(Collected data entries)

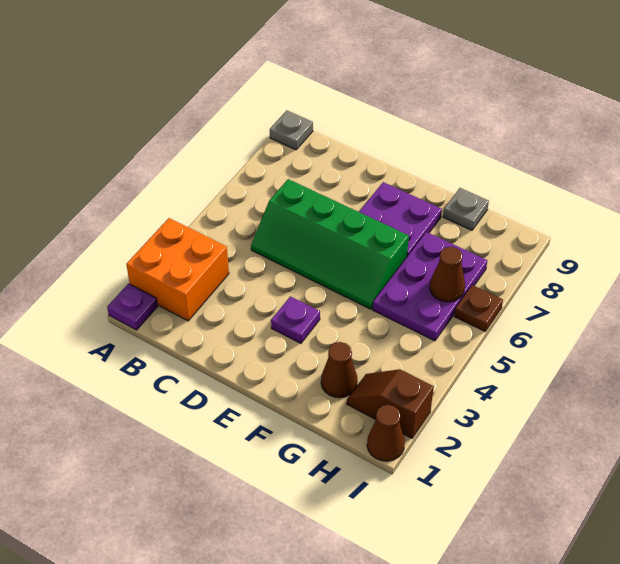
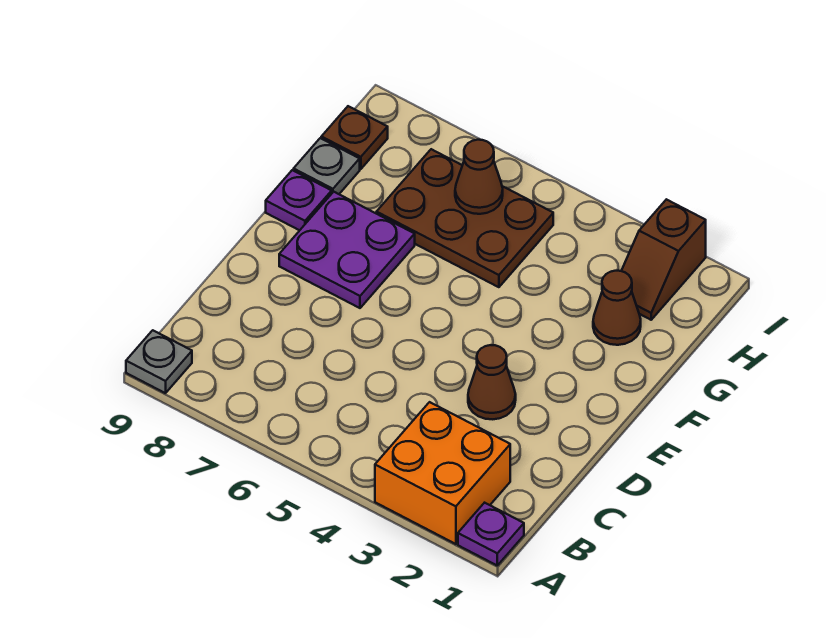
green slope C5:F6 level 1 top 6 -> none
purple plate E3 level 1 -> purple plate F9 level 1
purple plate G5:H7 level 1 -> brown plate G5:H7 level 1
brown cone I1 level 1 -> brown cone D3 level 1
brown plate I6 level 1 -> brown plate H9 level 1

» **WHAT IS EXPECTED**
Begin with the line containing "purple plate G5:H7" and retype it and each line after it through the end of the records, keeping them exact and including nothing more.

» **REPLY TO THE EXERCISE**
purple plate G5:H7 level 1 -> brown plate G5:H7 level 1
brown cone I1 level 1 -> brown cone D3 level 1
brown plate I6 level 1 -> brown plate H9 level 1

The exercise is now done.